┌─ Input records

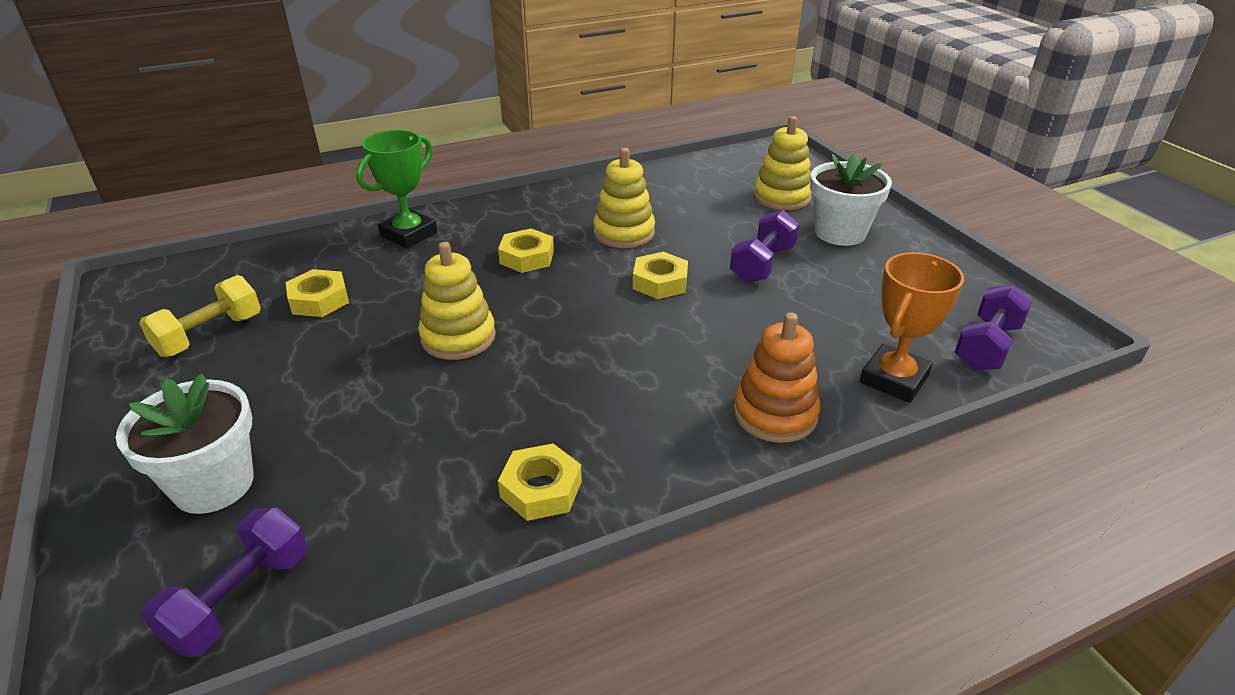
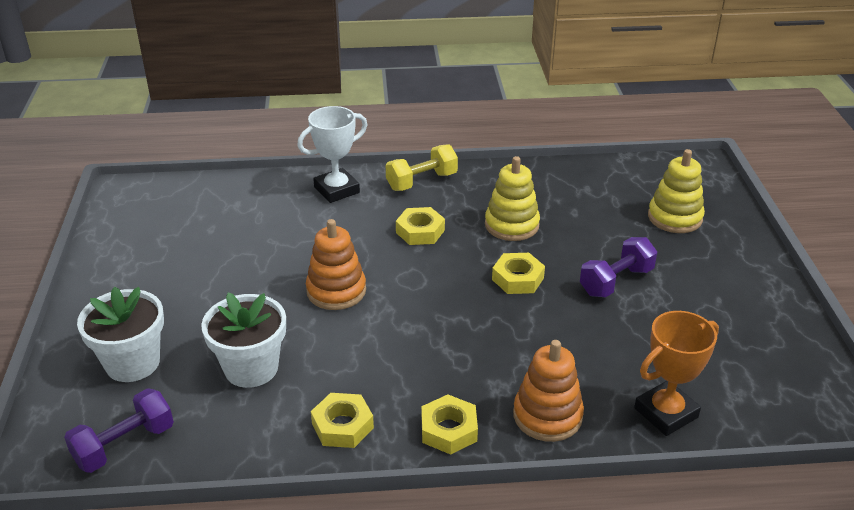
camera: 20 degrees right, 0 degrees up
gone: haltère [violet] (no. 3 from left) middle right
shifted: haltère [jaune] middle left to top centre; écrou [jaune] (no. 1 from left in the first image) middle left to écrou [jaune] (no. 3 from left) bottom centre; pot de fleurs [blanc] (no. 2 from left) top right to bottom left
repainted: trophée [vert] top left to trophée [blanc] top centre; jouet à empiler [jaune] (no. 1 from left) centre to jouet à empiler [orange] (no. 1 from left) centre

└─
┌─ Input records

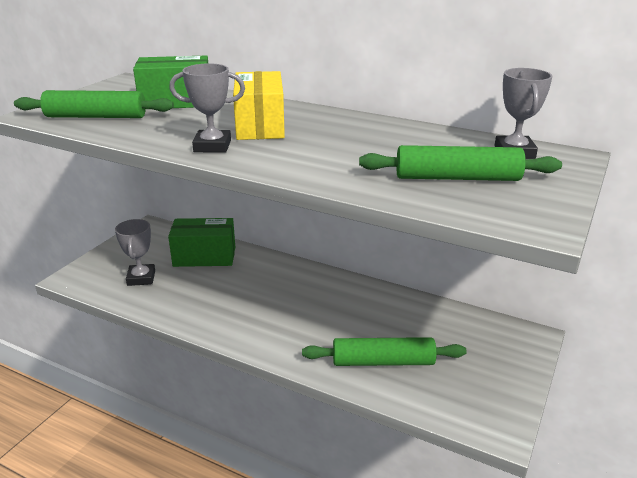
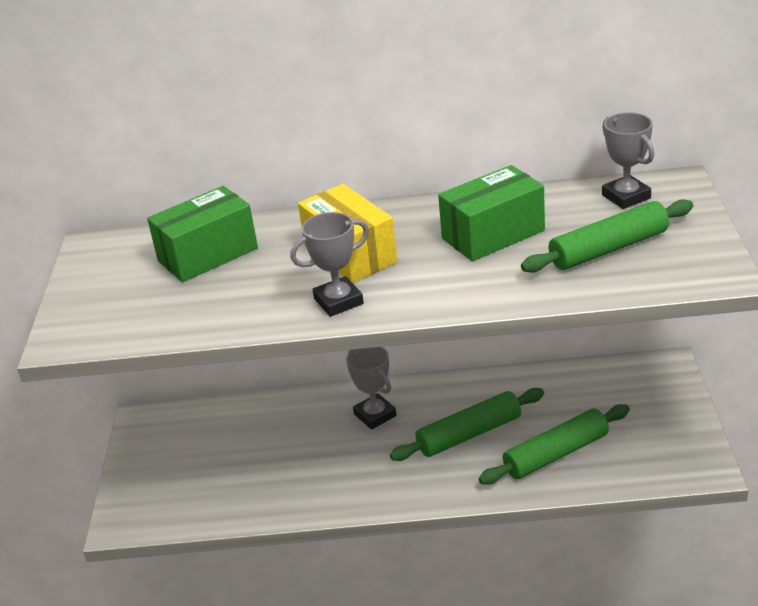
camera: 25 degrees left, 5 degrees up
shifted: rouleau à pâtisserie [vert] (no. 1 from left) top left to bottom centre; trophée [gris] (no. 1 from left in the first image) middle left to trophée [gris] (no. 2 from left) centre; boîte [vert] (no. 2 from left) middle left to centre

└─
┌─ Input records

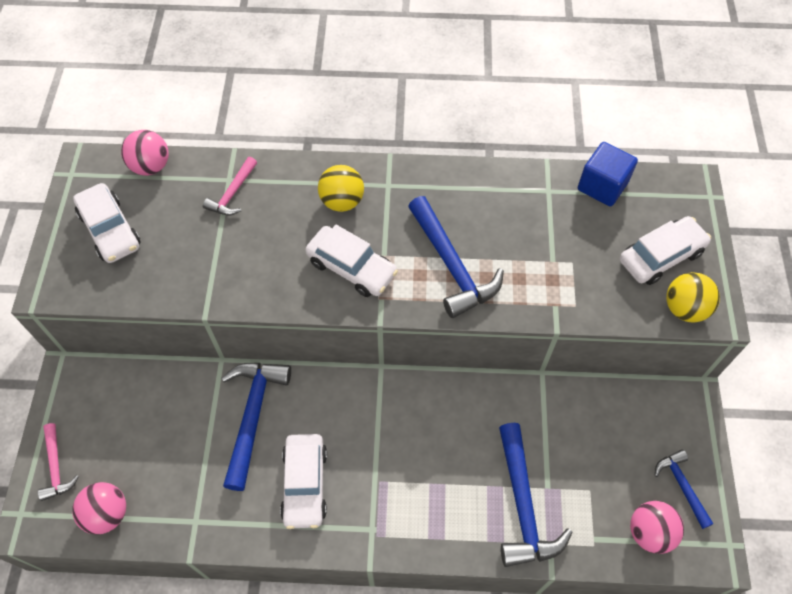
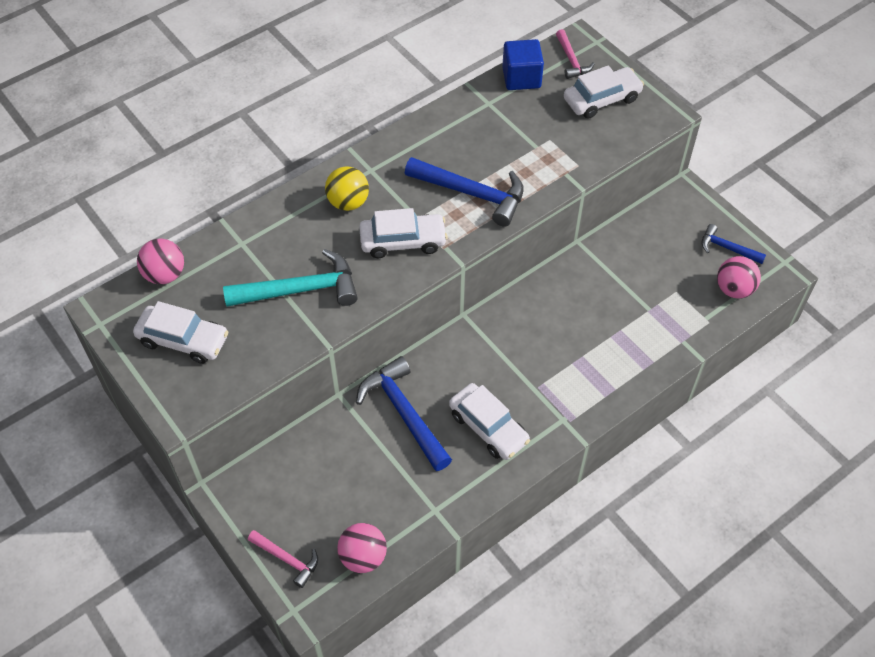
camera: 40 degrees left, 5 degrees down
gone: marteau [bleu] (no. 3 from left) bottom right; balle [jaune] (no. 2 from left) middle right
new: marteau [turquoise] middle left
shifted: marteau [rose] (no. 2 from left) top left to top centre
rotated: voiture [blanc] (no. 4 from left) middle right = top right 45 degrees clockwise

└─

Exercise directions:
Copy out, exactly and alone, the lines of the entries above between the ones holding "new: marteau [turquoise] middle left" and "rotated: voiture [blanc]", inclusive.

Result of the exercise:
new: marteau [turquoise] middle left
shifted: marteau [rose] (no. 2 from left) top left to top centre
rotated: voiture [blanc] (no. 4 from left) middle right = top right 45 degrees clockwise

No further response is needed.